▶ What is required
The answer must be the lines from the one containing "none -> black cone C2 level 1" through the last line of the data below, copied exactly, with nothing else.

▶ Data block
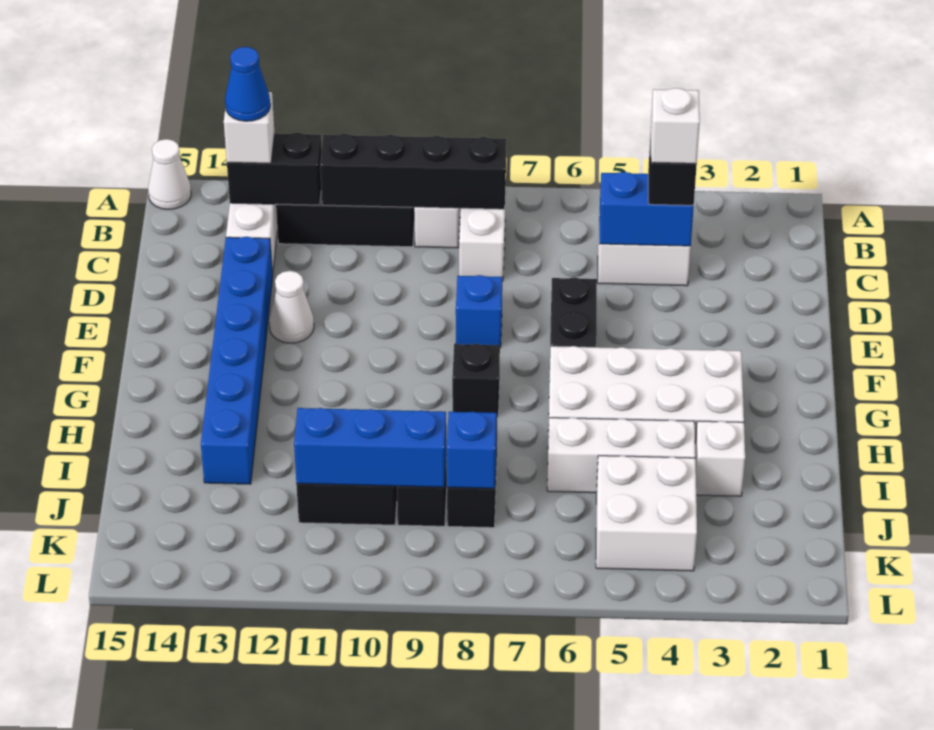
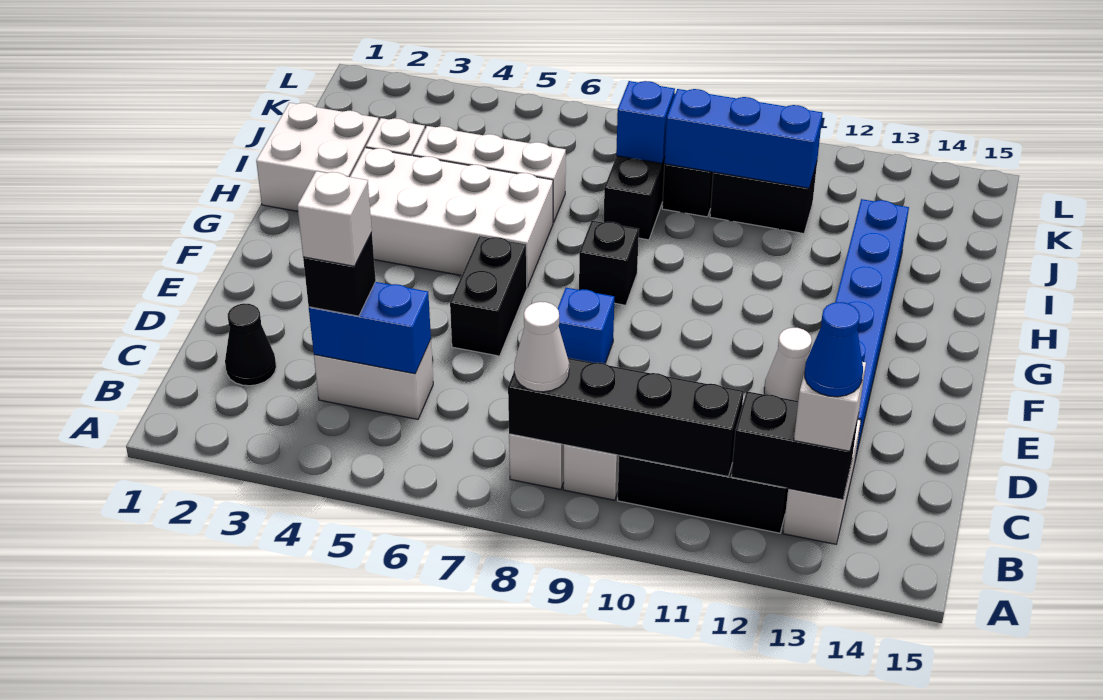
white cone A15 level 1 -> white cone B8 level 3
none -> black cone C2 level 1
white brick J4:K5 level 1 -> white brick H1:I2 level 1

▶ Exercise solution
none -> black cone C2 level 1
white brick J4:K5 level 1 -> white brick H1:I2 level 1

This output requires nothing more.